[Records provided]:
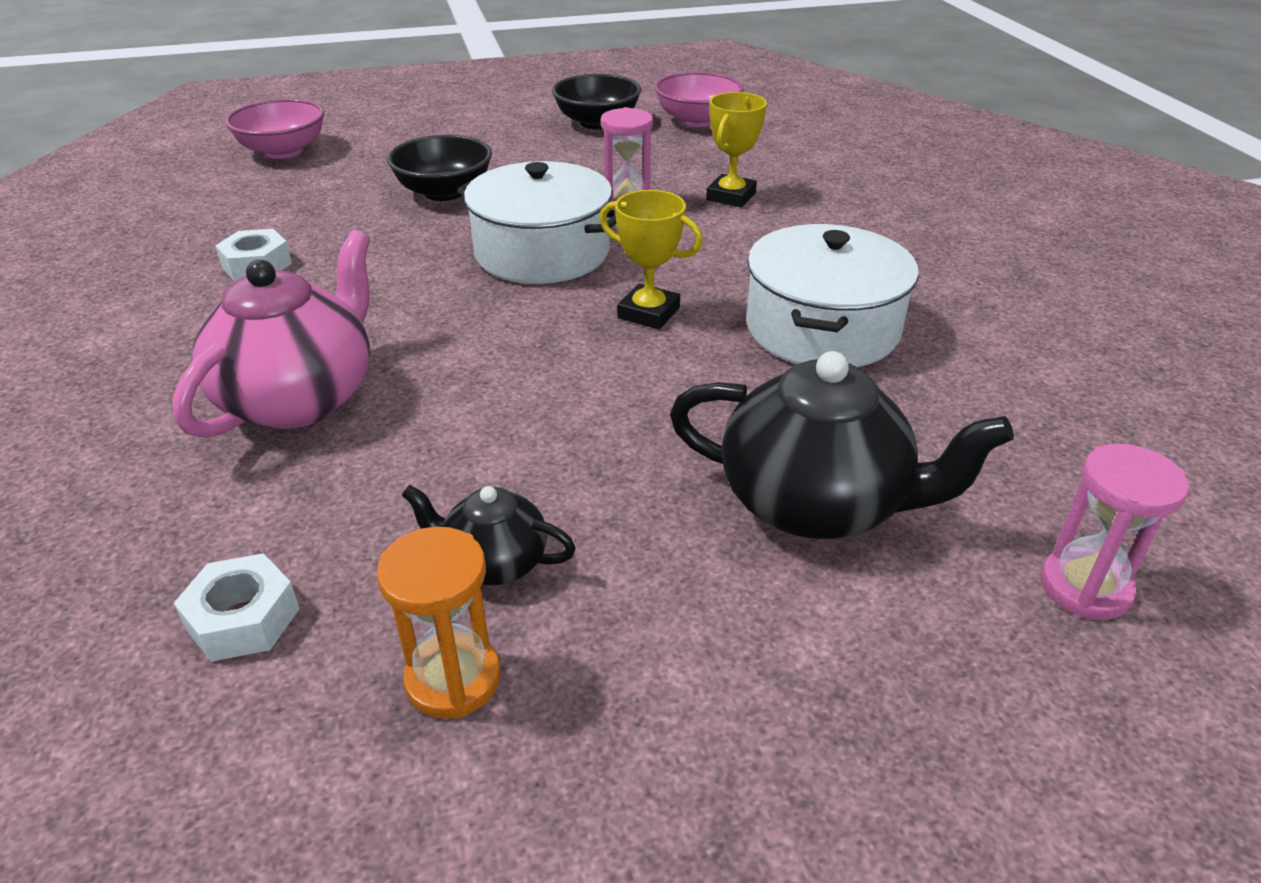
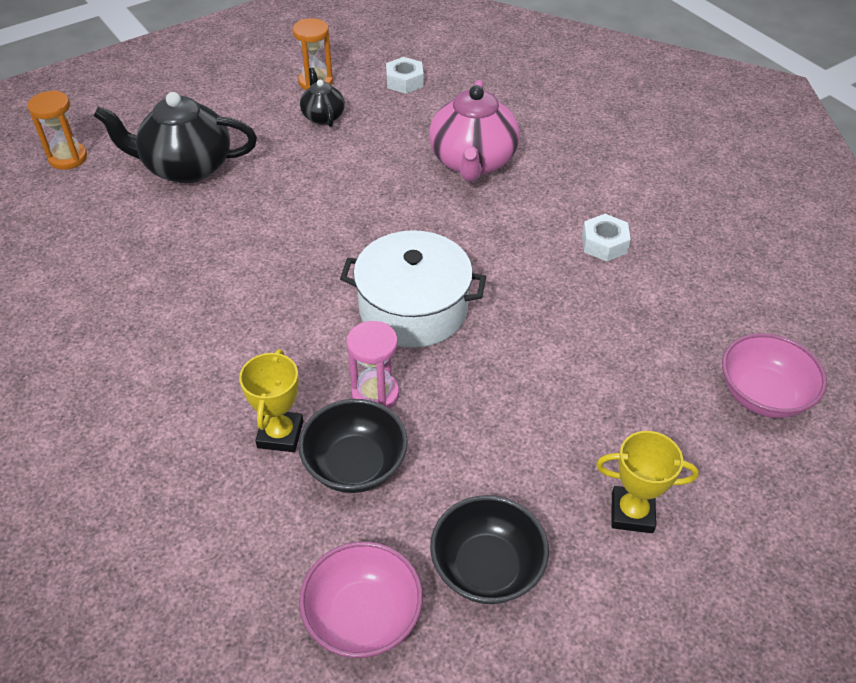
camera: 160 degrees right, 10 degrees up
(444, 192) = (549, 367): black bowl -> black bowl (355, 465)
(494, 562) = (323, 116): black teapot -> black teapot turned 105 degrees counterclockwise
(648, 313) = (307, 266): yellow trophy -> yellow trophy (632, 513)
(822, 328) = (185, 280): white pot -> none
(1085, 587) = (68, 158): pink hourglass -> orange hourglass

[Problem to work on]: All the material above should be written out exactly, with images omitted.

[Exercise output]:
camera: 160 degrees right, 10 degrees up
(444, 192) = (549, 367): black bowl -> black bowl (355, 465)
(494, 562) = (323, 116): black teapot -> black teapot turned 105 degrees counterclockwise
(648, 313) = (307, 266): yellow trophy -> yellow trophy (632, 513)
(822, 328) = (185, 280): white pot -> none
(1085, 587) = (68, 158): pink hourglass -> orange hourglass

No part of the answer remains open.